## What to do
An exact copy of every entry is needed here; the images stay out.

---+---

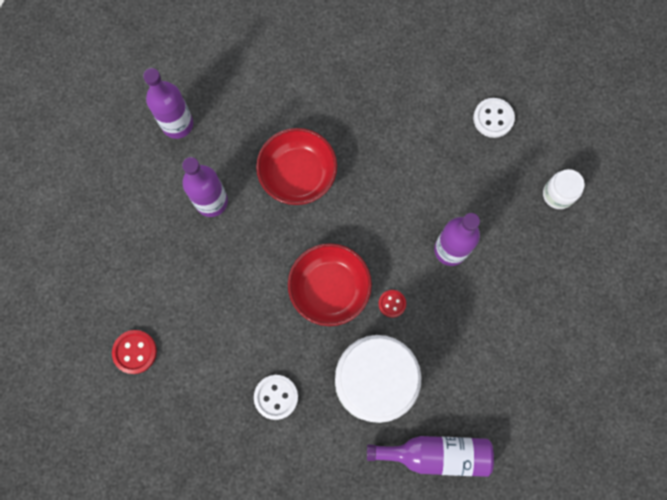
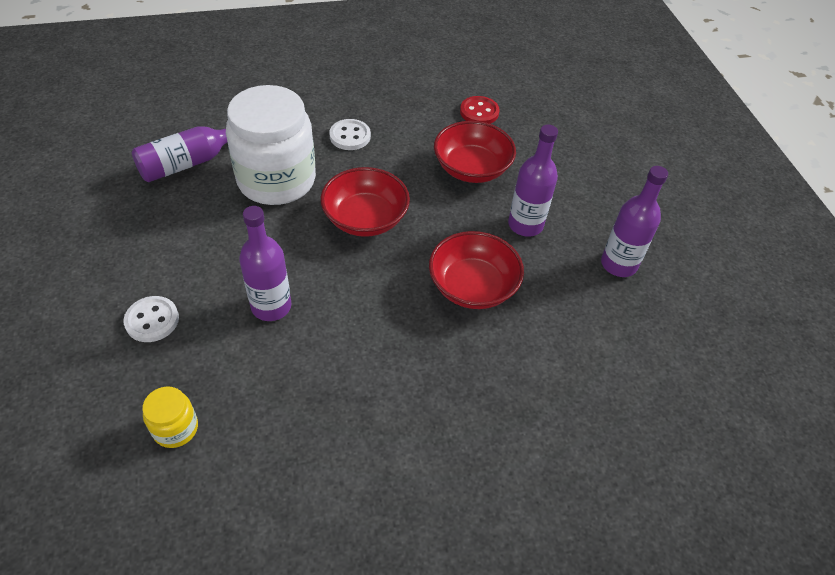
camera: 140 degrees right, 25 degrees down
red button [378,290,406,318] -> none
white button [473,98,515,138] -> white button moved to [123,296,179,342]
white jar [543,169,585,209] -> yellow jar [142,386,198,448]
none -> red bowl [434,121,516,183]

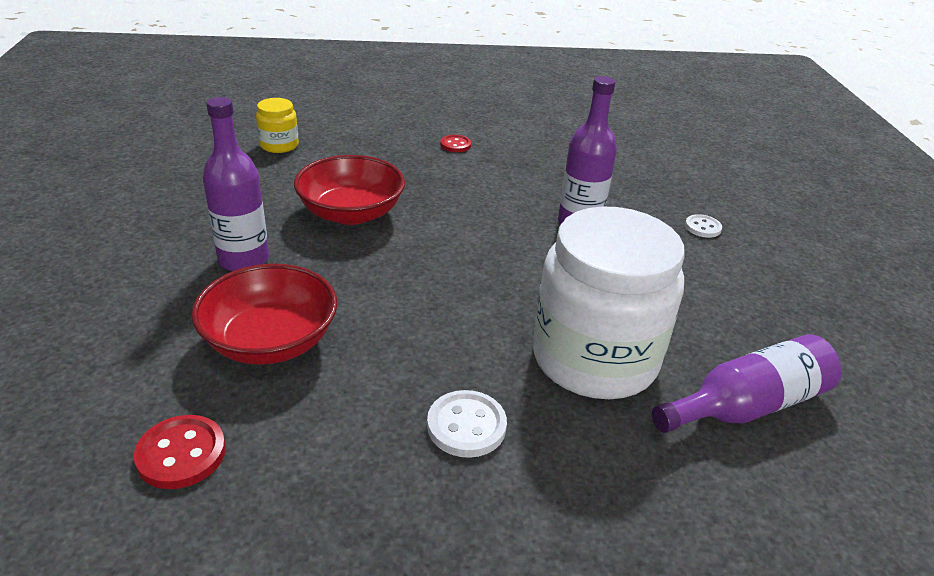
camera: 170 degrees left, 15 degrees down
white button [123,296,179,342] -> white button [685,214,722,238], size x0.65
yellow jar [142,386,198,448] -> yellow jar moved to [256,98,299,153]
red bowl [320,167,410,237] -> none
purple bottle [601,166,668,277] -> none
none -> red button [440,135,471,152]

---+---

## Solution to this exercise
camera: 140 degrees right, 25 degrees down
red button [378,290,406,318] -> none
white button [473,98,515,138] -> white button moved to [123,296,179,342]
white jar [543,169,585,209] -> yellow jar [142,386,198,448]
none -> red bowl [434,121,516,183]

camera: 170 degrees left, 15 degrees down
white button [123,296,179,342] -> white button [685,214,722,238], size x0.65
yellow jar [142,386,198,448] -> yellow jar moved to [256,98,299,153]
red bowl [320,167,410,237] -> none
purple bottle [601,166,668,277] -> none
none -> red button [440,135,471,152]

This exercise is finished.